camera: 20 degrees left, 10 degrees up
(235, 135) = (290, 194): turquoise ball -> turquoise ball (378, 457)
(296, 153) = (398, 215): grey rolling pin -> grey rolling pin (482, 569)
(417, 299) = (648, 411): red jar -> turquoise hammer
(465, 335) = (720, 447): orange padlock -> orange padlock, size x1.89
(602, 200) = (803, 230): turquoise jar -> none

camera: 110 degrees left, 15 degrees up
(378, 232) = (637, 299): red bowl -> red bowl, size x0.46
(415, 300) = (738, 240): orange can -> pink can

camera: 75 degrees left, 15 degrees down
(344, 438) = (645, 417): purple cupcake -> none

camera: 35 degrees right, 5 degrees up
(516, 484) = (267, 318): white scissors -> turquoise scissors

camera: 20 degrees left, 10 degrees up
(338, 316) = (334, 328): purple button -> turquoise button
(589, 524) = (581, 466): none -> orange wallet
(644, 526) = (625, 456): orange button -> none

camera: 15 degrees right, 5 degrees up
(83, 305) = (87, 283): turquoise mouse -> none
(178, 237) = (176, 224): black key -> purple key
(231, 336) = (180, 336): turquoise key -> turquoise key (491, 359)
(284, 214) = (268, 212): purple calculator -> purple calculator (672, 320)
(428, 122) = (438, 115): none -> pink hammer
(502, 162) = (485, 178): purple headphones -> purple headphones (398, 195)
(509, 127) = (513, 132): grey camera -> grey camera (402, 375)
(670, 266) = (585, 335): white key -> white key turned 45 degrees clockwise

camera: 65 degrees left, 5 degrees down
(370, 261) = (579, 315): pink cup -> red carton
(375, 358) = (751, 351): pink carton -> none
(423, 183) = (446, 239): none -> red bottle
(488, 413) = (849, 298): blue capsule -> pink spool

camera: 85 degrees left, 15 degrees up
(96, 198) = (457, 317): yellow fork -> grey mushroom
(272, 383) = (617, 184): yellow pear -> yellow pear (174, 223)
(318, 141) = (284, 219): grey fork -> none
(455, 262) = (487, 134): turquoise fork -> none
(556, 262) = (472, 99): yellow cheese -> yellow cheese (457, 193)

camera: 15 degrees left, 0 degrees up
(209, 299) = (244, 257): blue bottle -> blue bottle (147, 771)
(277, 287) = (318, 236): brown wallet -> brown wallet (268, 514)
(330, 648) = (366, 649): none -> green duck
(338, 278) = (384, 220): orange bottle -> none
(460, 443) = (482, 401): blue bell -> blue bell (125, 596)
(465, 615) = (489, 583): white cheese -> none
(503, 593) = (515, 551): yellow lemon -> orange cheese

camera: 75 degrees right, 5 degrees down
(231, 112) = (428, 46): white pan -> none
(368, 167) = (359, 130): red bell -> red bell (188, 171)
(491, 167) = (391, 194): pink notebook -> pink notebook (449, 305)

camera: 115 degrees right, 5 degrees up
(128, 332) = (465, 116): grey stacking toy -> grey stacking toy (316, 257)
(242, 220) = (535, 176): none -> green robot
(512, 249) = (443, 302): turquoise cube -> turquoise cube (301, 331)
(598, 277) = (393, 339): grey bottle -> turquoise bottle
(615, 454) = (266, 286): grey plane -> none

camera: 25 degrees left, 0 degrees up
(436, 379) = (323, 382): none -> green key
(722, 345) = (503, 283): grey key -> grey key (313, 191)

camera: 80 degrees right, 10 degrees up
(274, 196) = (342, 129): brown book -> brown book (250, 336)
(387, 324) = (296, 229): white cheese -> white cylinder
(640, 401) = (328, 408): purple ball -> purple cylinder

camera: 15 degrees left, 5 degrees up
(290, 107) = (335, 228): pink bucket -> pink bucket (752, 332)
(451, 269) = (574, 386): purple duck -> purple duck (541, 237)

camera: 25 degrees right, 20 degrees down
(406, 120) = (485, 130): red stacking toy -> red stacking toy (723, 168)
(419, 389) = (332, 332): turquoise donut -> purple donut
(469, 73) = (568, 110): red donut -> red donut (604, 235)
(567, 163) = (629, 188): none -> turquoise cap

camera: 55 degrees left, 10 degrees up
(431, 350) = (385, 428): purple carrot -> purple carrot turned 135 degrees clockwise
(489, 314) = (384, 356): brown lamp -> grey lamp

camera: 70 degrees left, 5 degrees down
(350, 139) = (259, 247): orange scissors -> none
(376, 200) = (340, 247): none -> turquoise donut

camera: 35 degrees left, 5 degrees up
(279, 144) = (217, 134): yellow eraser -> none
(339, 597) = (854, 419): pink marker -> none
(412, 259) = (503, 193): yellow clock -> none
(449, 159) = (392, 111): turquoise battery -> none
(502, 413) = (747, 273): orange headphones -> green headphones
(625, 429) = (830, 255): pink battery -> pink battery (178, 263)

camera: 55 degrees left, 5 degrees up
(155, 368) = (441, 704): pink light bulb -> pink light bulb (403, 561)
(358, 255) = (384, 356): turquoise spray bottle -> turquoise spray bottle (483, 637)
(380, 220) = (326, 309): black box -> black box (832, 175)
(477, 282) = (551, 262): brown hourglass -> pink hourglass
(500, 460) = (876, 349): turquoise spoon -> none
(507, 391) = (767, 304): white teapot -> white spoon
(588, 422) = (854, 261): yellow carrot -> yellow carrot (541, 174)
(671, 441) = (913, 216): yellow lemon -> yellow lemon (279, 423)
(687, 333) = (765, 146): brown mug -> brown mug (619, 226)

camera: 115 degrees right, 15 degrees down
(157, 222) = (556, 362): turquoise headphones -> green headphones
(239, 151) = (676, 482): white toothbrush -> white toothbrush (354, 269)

Exercise objective — Taking the listing above as the source, transcribe only the lines starting at the line with "(290, 107) = (335, 228): pink" and going through the line with "(671, 441) = (913, 216): yellow", unaltered and with both ends included.

Answer box —
(290, 107) = (335, 228): pink bucket -> pink bucket (752, 332)
(451, 269) = (574, 386): purple duck -> purple duck (541, 237)

camera: 25 degrees right, 20 degrees down
(406, 120) = (485, 130): red stacking toy -> red stacking toy (723, 168)
(419, 389) = (332, 332): turquoise donut -> purple donut
(469, 73) = (568, 110): red donut -> red donut (604, 235)
(567, 163) = (629, 188): none -> turquoise cap

camera: 55 degrees left, 10 degrees up
(431, 350) = (385, 428): purple carrot -> purple carrot turned 135 degrees clockwise
(489, 314) = (384, 356): brown lamp -> grey lamp

camera: 70 degrees left, 5 degrees down
(350, 139) = (259, 247): orange scissors -> none
(376, 200) = (340, 247): none -> turquoise donut

camera: 35 degrees left, 5 degrees up
(279, 144) = (217, 134): yellow eraser -> none
(339, 597) = (854, 419): pink marker -> none
(412, 259) = (503, 193): yellow clock -> none
(449, 159) = (392, 111): turquoise battery -> none
(502, 413) = (747, 273): orange headphones -> green headphones
(625, 429) = (830, 255): pink battery -> pink battery (178, 263)

camera: 55 degrees left, 5 degrees up
(155, 368) = (441, 704): pink light bulb -> pink light bulb (403, 561)
(358, 255) = (384, 356): turquoise spray bottle -> turquoise spray bottle (483, 637)
(380, 220) = (326, 309): black box -> black box (832, 175)
(477, 282) = (551, 262): brown hourglass -> pink hourglass
(500, 460) = (876, 349): turquoise spoon -> none
(507, 391) = (767, 304): white teapot -> white spoon
(588, 422) = (854, 261): yellow carrot -> yellow carrot (541, 174)
(671, 441) = (913, 216): yellow lemon -> yellow lemon (279, 423)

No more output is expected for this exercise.